**What is required:** Set down every entry again word for word, please, but skip the pictures.

(Collection entries)
=== Begin Enclosure ===

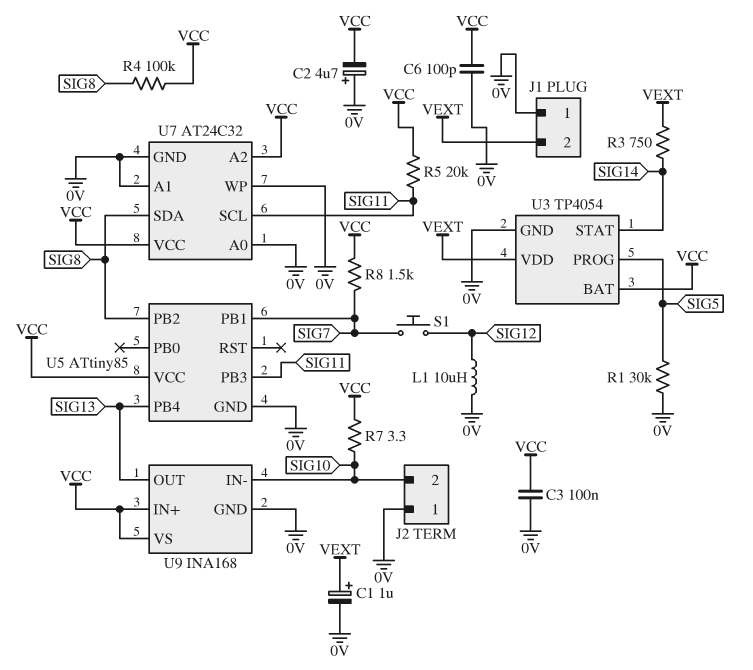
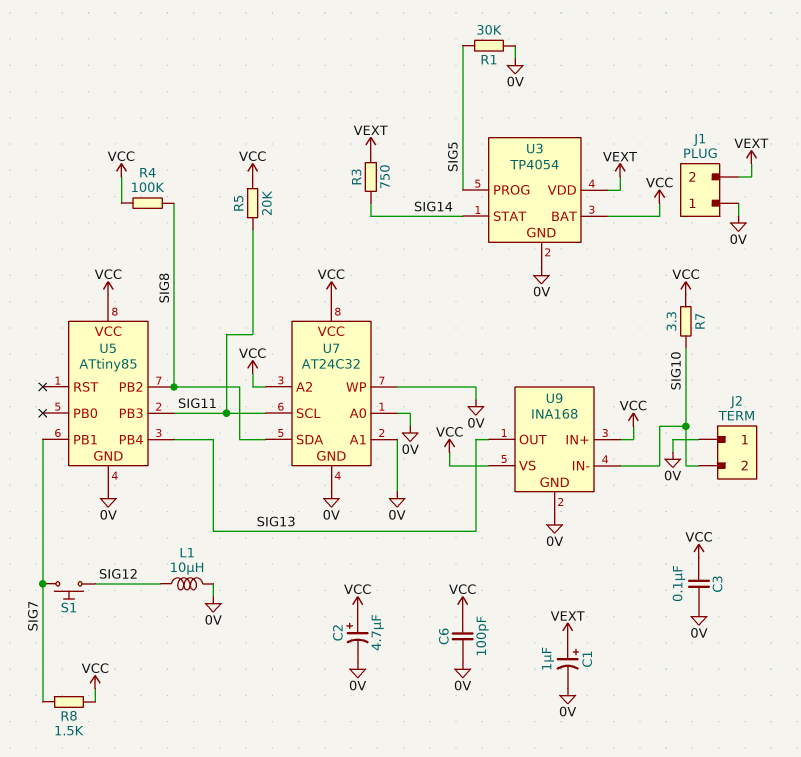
C2: 4.7uF (plus 0V, minus VCC) -> 4.7uF (plus VCC, minus 0V)

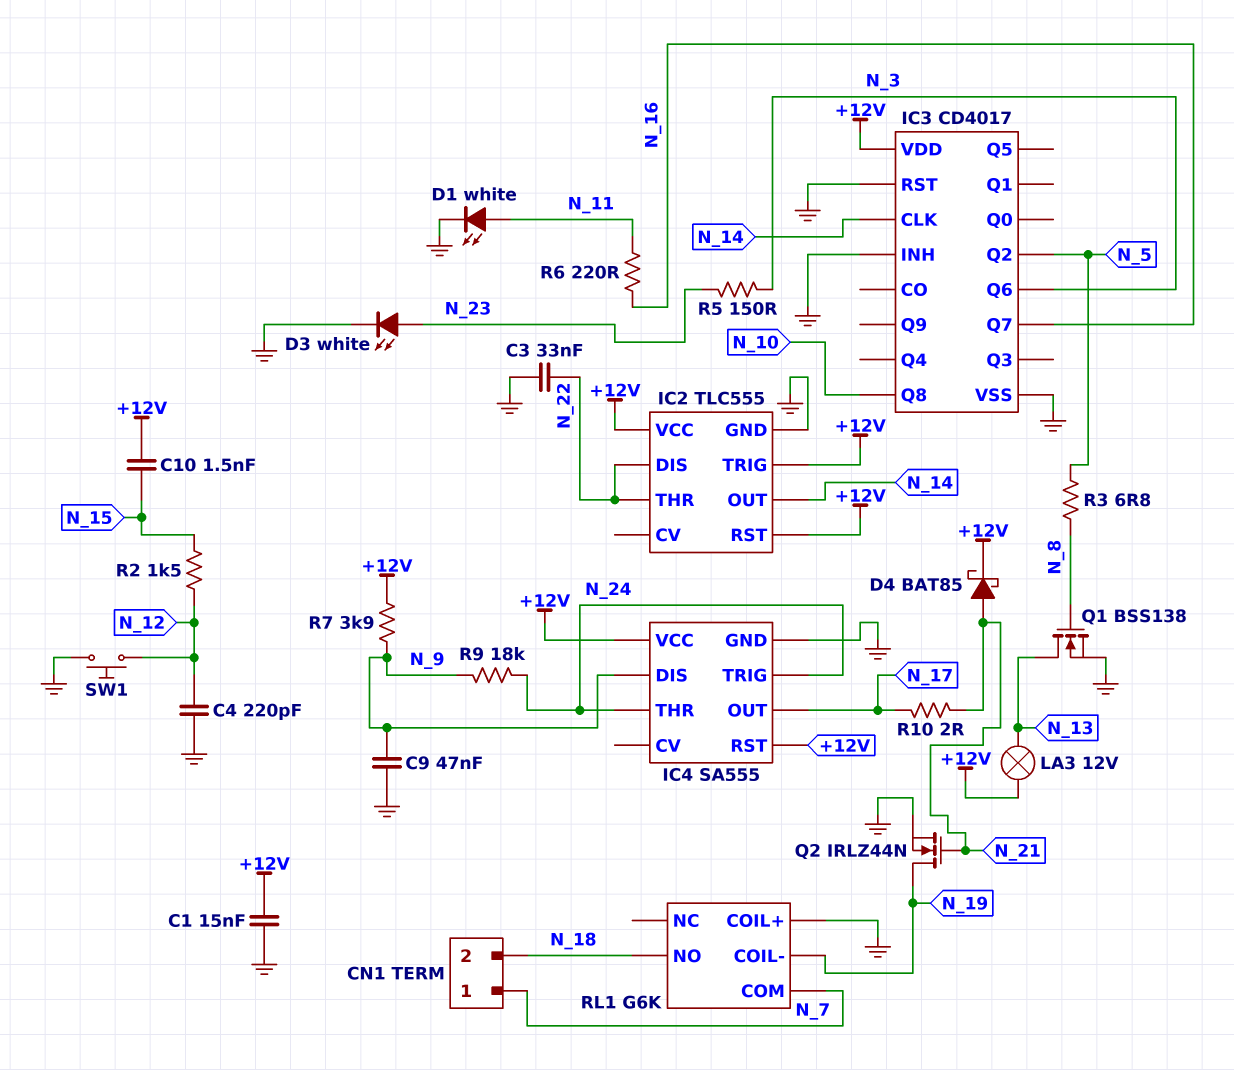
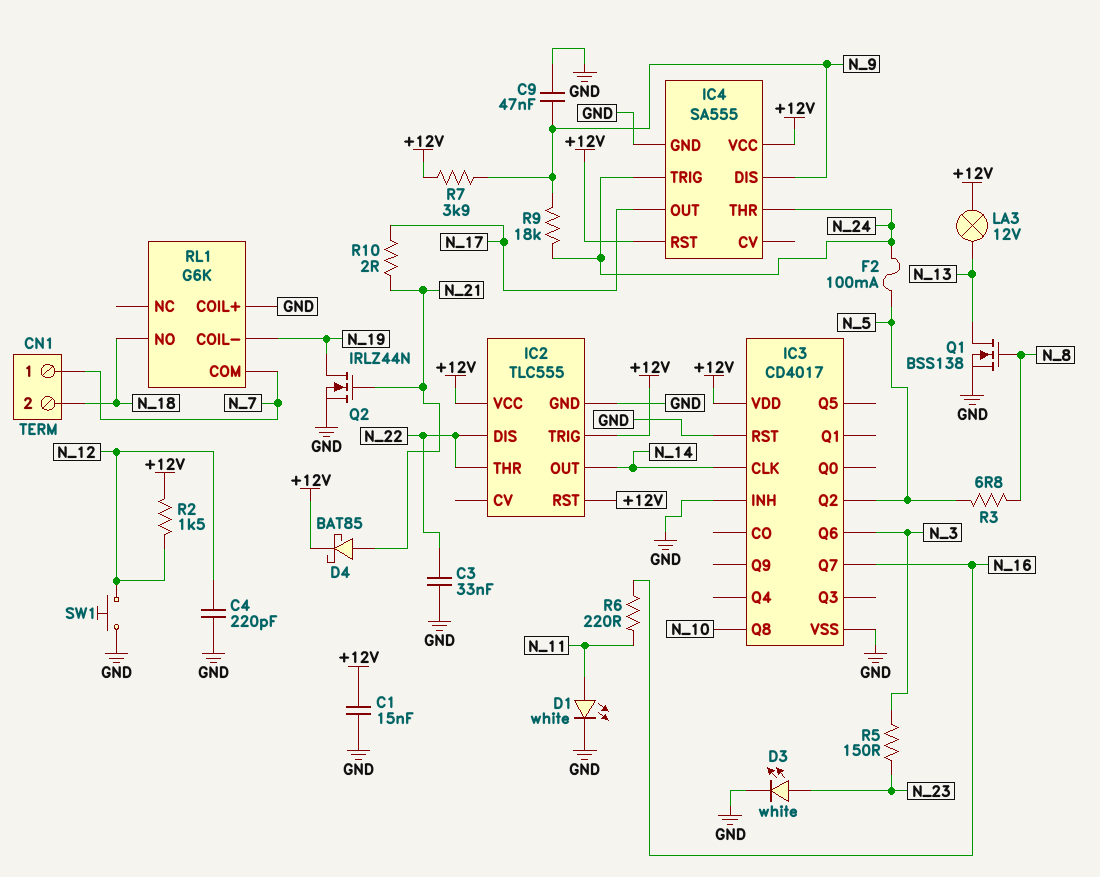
C10: 1.5nF (+12V, N_15) -> none
F2: none -> 100mA (N_5, N_24)
R2: 1.5k (N_12, N_15) -> 1.5k (+12V, N_12)

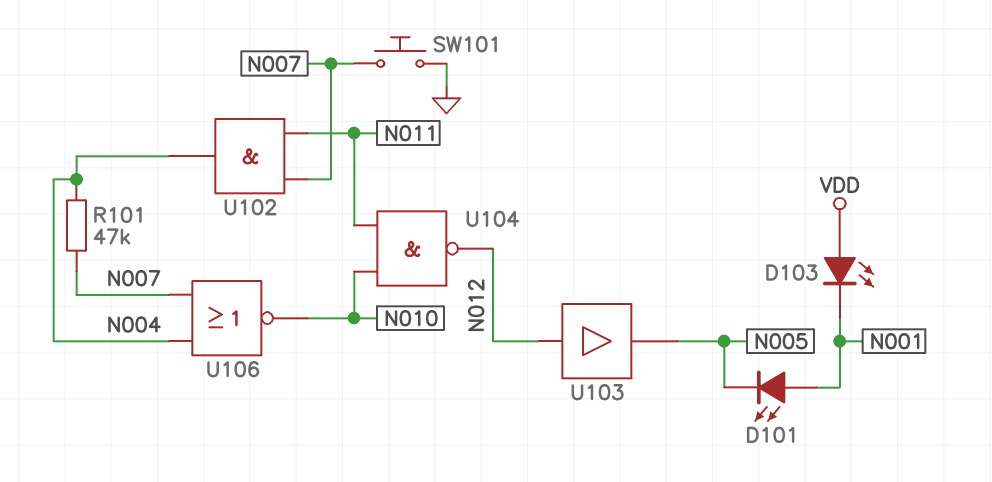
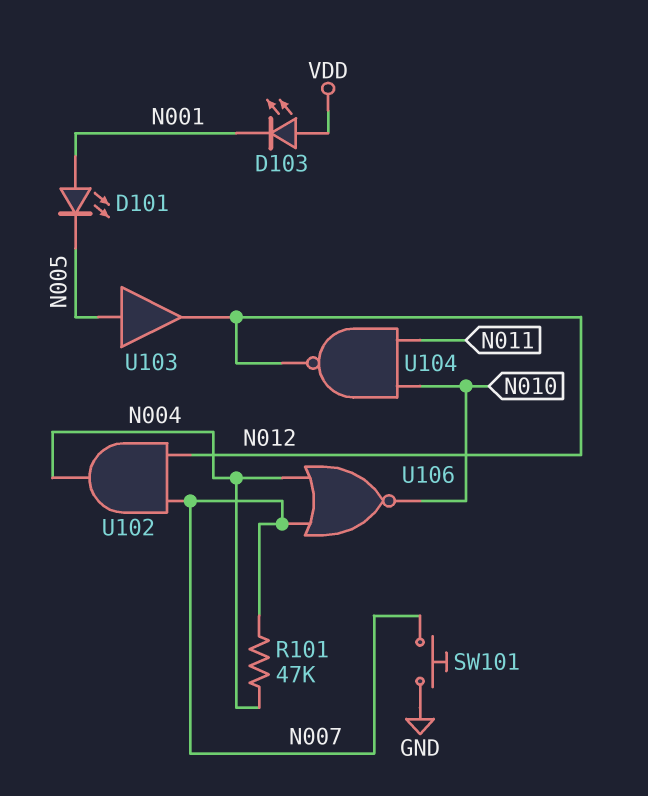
U102: AND (in N007, in N011, out N004) -> AND (in N007, in N012, out N004)
U103: buffer (in N012, out N005) -> buffer (in N005, out N012)

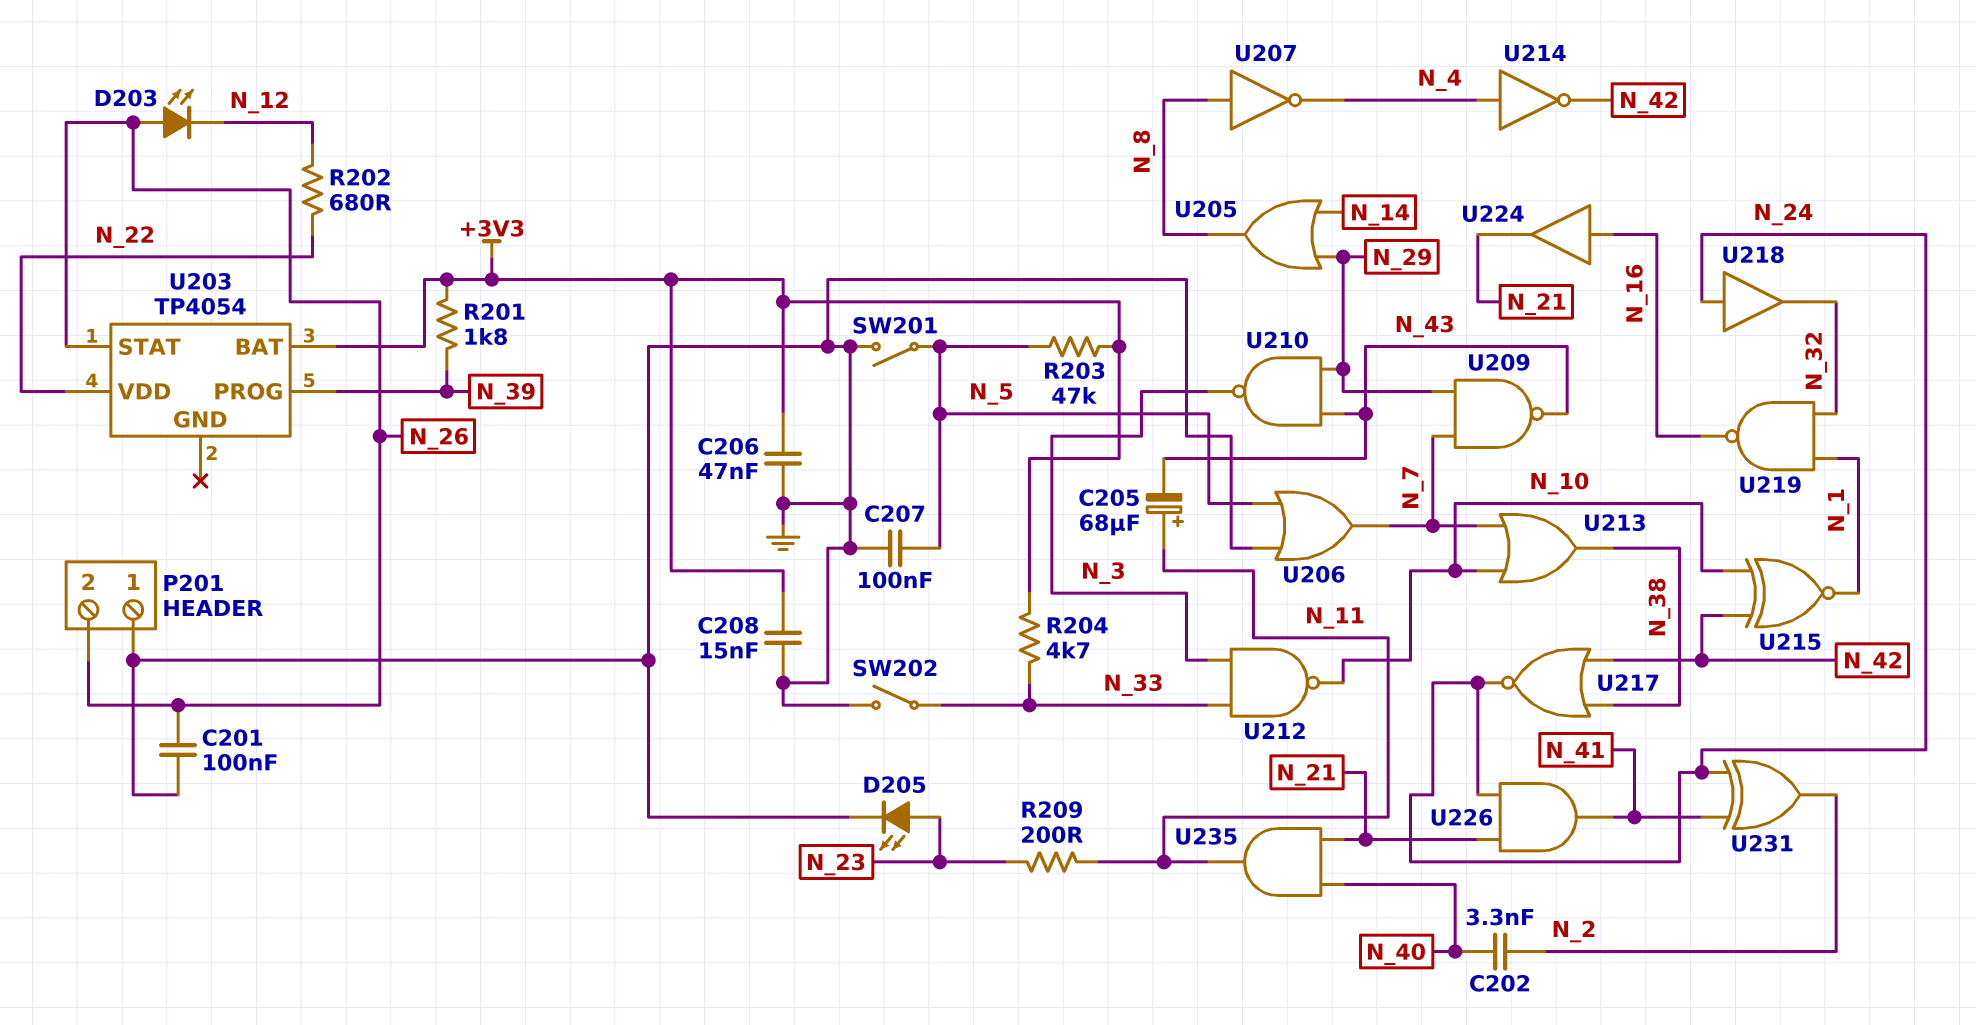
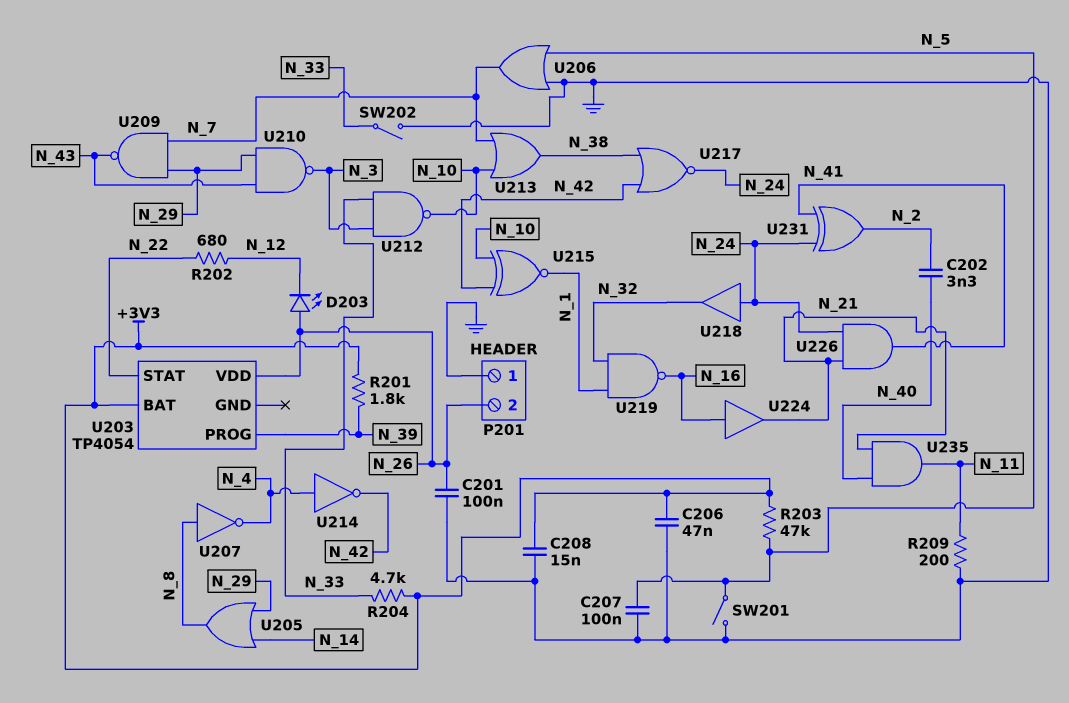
C205: 68uF (plus N_11, minus N_43) -> none
D205: LED (A N_23, K GND) -> none
R209: 200 (N_11, N_23) -> 200 (GND, N_11)
U203 pin STAT: N_26 -> N_22
U203 pin VDD: N_22 -> N_26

=== End Enclosure ===

**Answer to this problem:**
C2: 4.7uF (plus 0V, minus VCC) -> 4.7uF (plus VCC, minus 0V)

C10: 1.5nF (+12V, N_15) -> none
F2: none -> 100mA (N_5, N_24)
R2: 1.5k (N_12, N_15) -> 1.5k (+12V, N_12)

U102: AND (in N007, in N011, out N004) -> AND (in N007, in N012, out N004)
U103: buffer (in N012, out N005) -> buffer (in N005, out N012)

C205: 68uF (plus N_11, minus N_43) -> none
D205: LED (A N_23, K GND) -> none
R209: 200 (N_11, N_23) -> 200 (GND, N_11)
U203 pin STAT: N_26 -> N_22
U203 pin VDD: N_22 -> N_26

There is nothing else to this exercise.